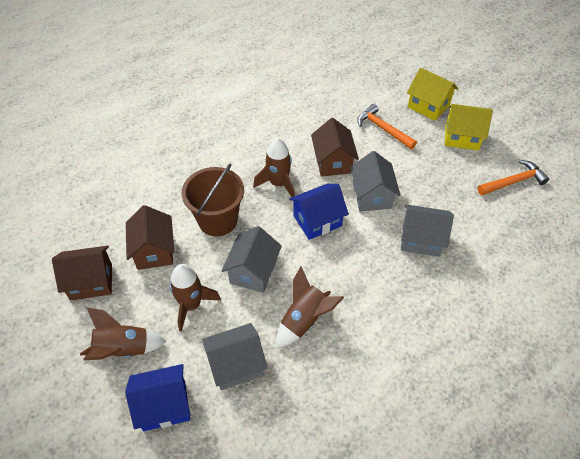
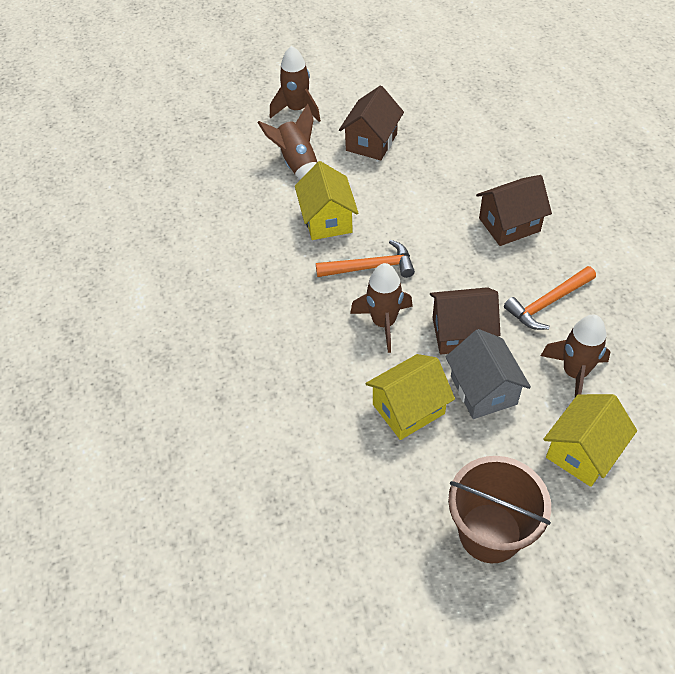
blue house: 2 -> 0
grey house: 4 -> 1
yellow house: 2 -> 3

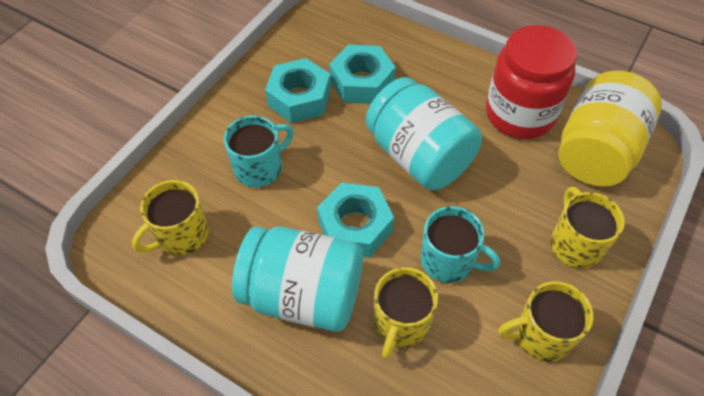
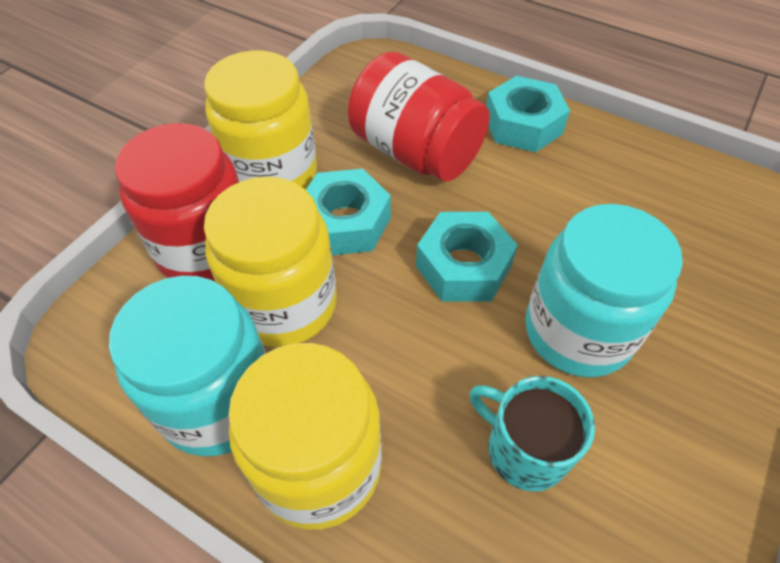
red jar: 1 -> 2
turquoise mug: 2 -> 1
yellow jar: 1 -> 3
yellow mug: 4 -> 0

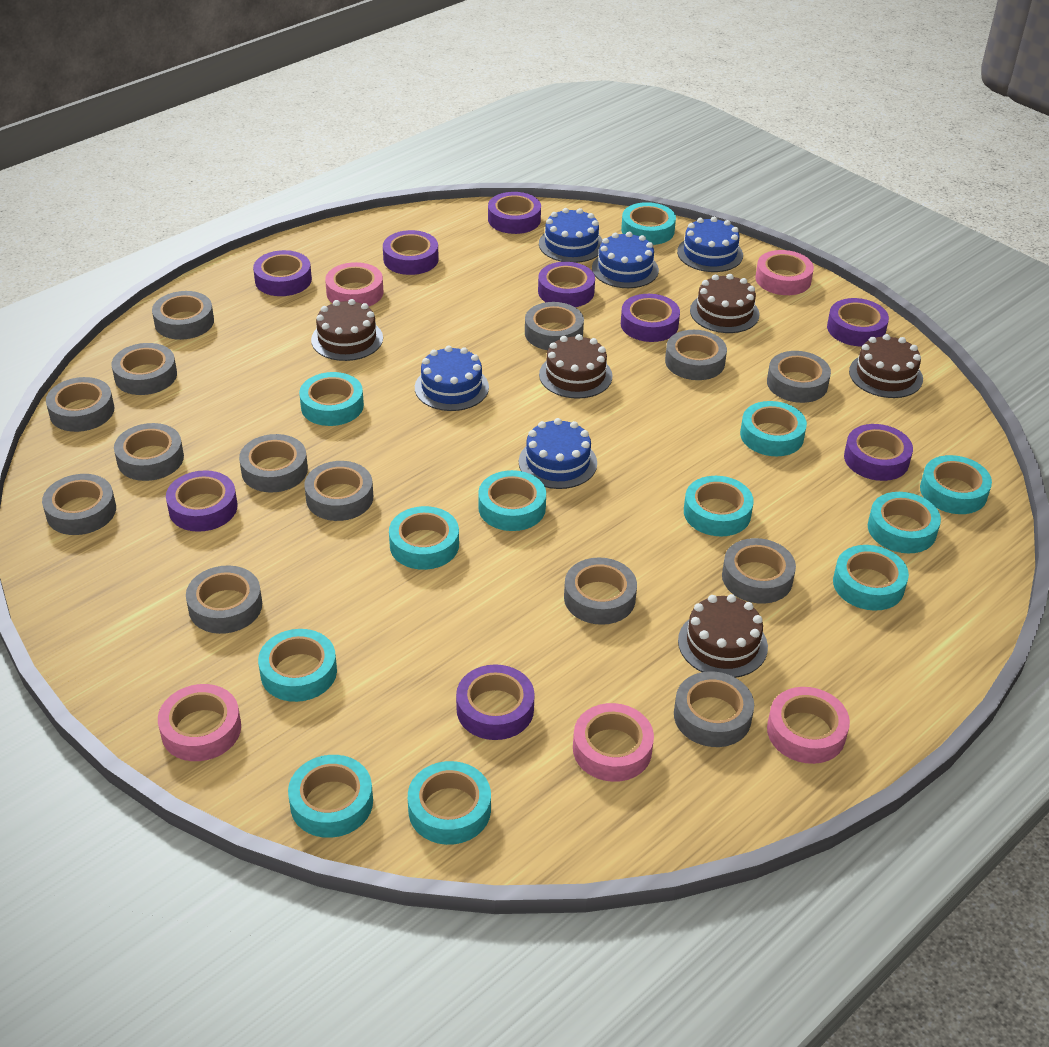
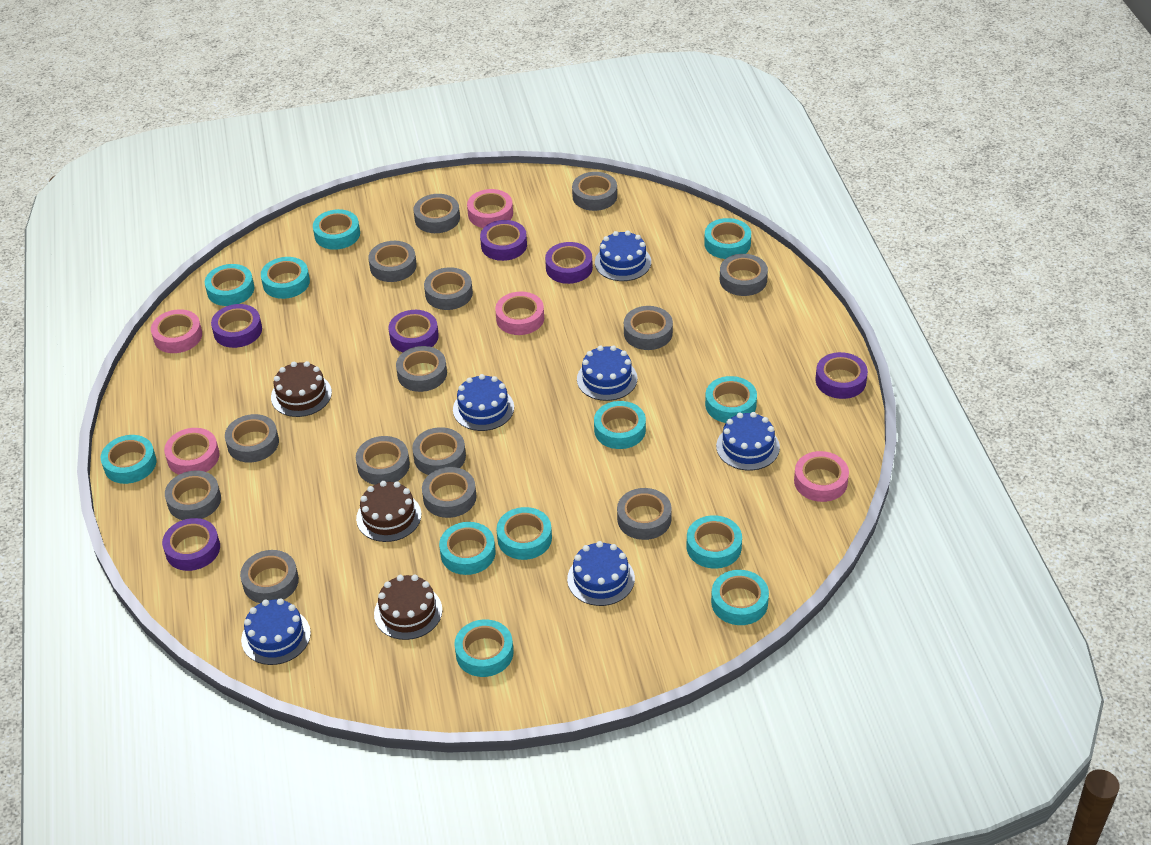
blue cake: 5 -> 6
brown cake: 5 -> 3
purple tape: 9 -> 6

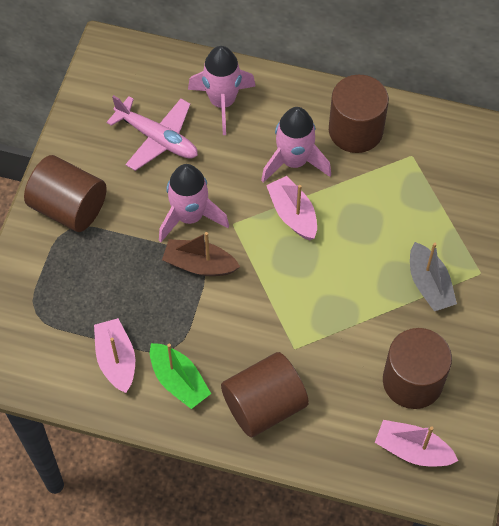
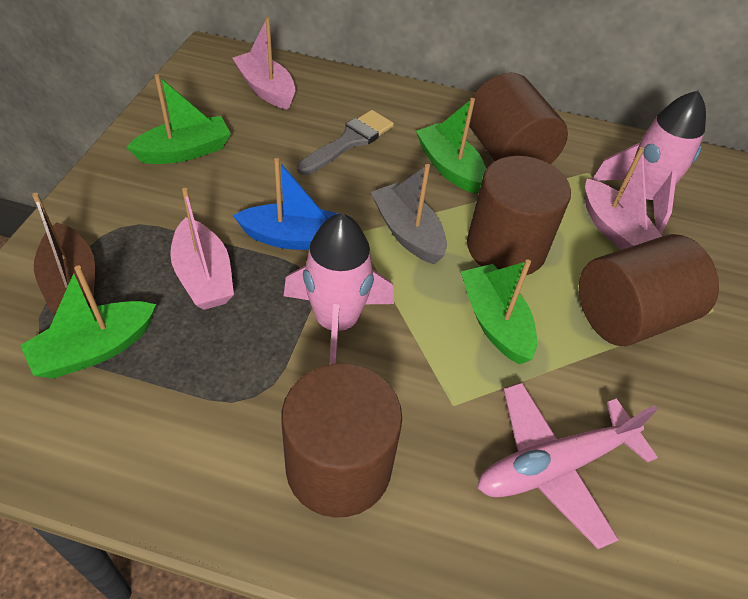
blue boat: 0 -> 1
green boat: 1 -> 4
grey brush: 0 -> 1
pink rocket: 3 -> 2

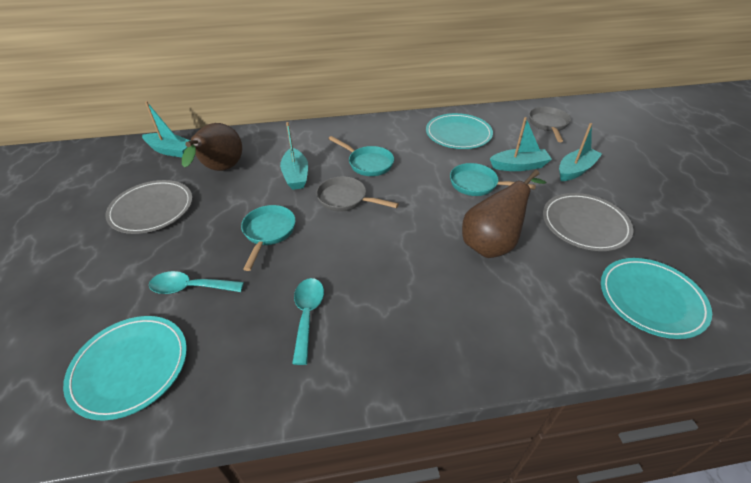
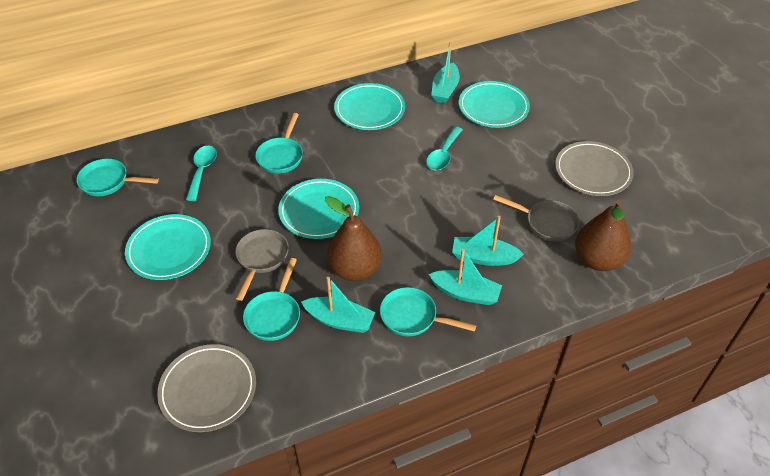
turquoise pan: 3 -> 4
turquoise plate: 3 -> 4

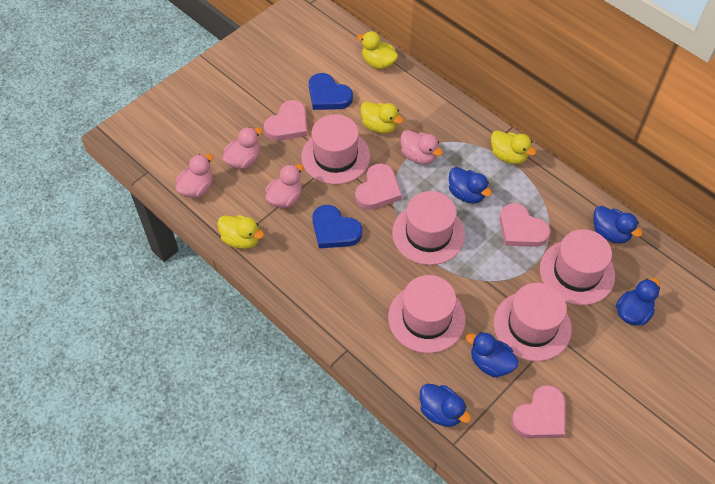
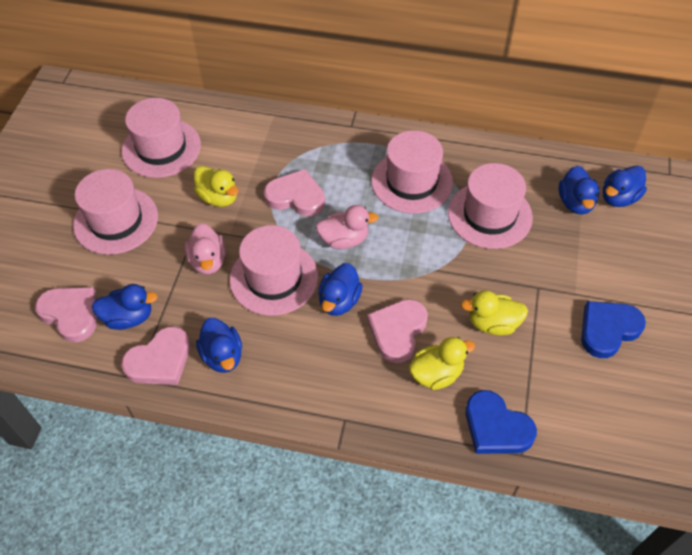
pink duck: 4 -> 2
yellow duck: 4 -> 3

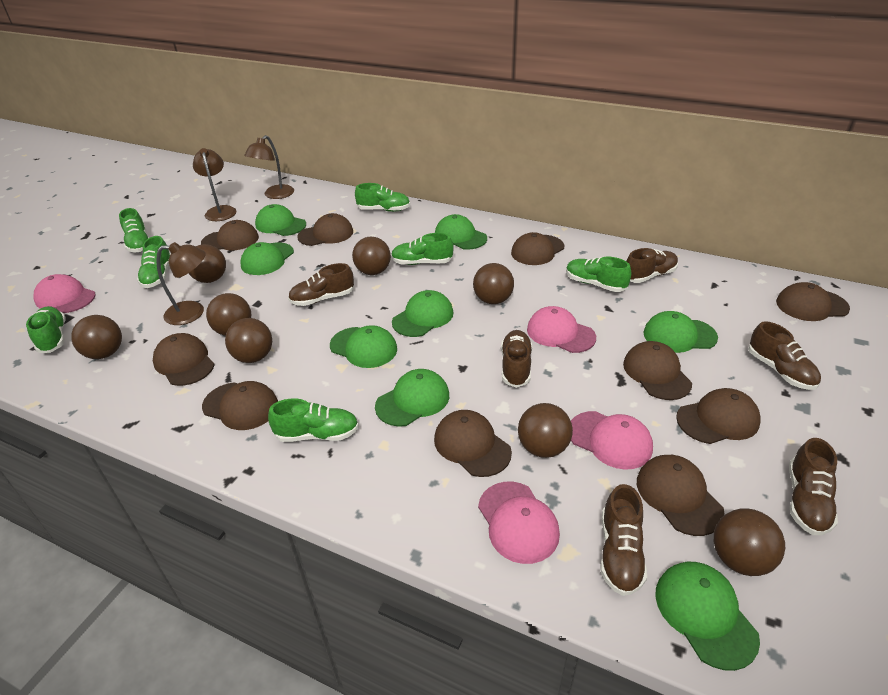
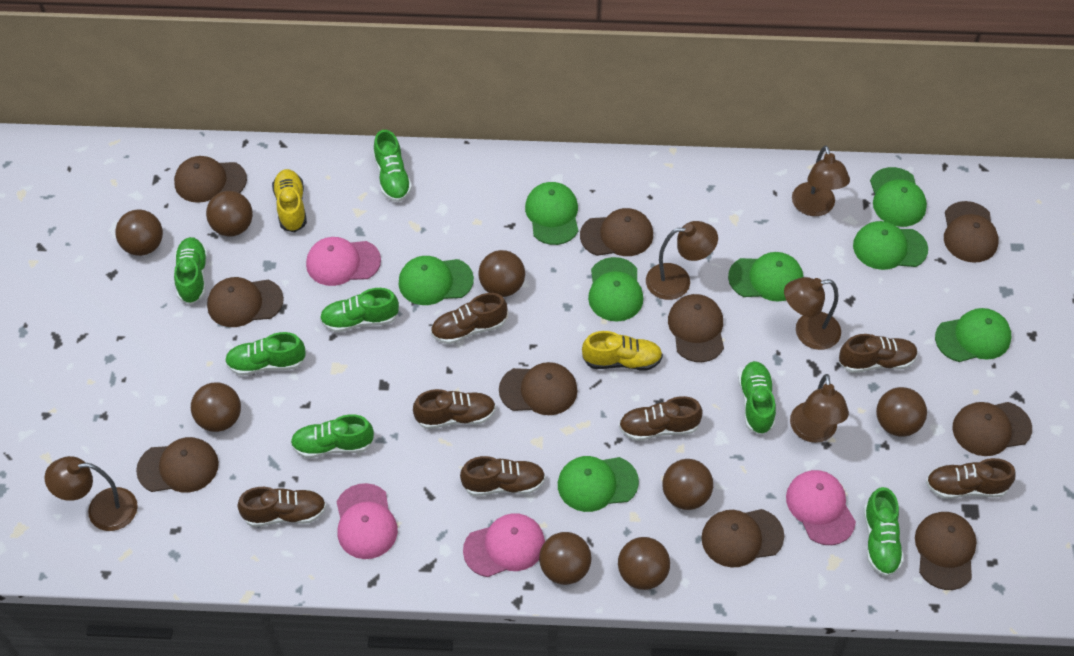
brown lamp: 3 -> 5
brown shoe: 6 -> 7
yellow shoe: 0 -> 2

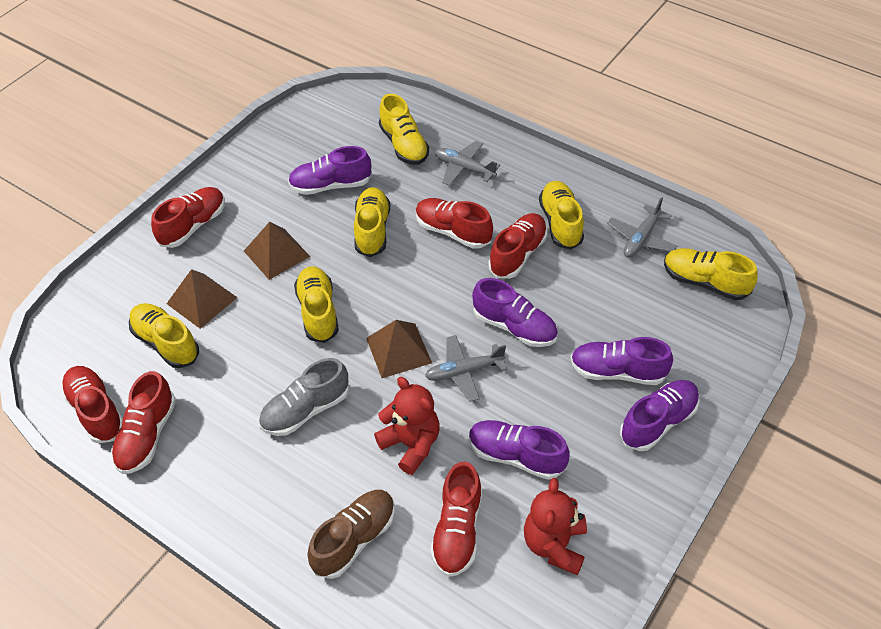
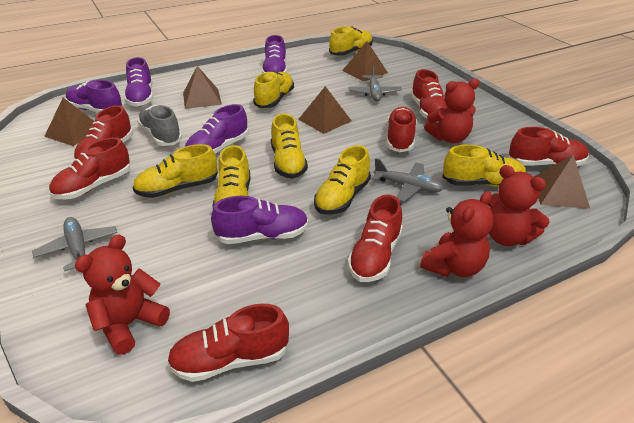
brown pyramid: 3 -> 5
brown shoe: 1 -> 0
red shoe: 6 -> 7
red teddy bear: 2 -> 4
yellow shoe: 6 -> 7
:::
== ASSIGNMENT ==
The required output is the listing above reproduced exactly, pictures removed.

== SOLUTION TO THIS PROBLEM ==
blue house: 2 -> 0
grey house: 4 -> 1
yellow house: 2 -> 3

red jar: 1 -> 2
turquoise mug: 2 -> 1
yellow jar: 1 -> 3
yellow mug: 4 -> 0

blue cake: 5 -> 6
brown cake: 5 -> 3
purple tape: 9 -> 6

blue boat: 0 -> 1
green boat: 1 -> 4
grey brush: 0 -> 1
pink rocket: 3 -> 2

turquoise pan: 3 -> 4
turquoise plate: 3 -> 4

pink duck: 4 -> 2
yellow duck: 4 -> 3

brown lamp: 3 -> 5
brown shoe: 6 -> 7
yellow shoe: 0 -> 2

brown pyramid: 3 -> 5
brown shoe: 1 -> 0
red shoe: 6 -> 7
red teddy bear: 2 -> 4
yellow shoe: 6 -> 7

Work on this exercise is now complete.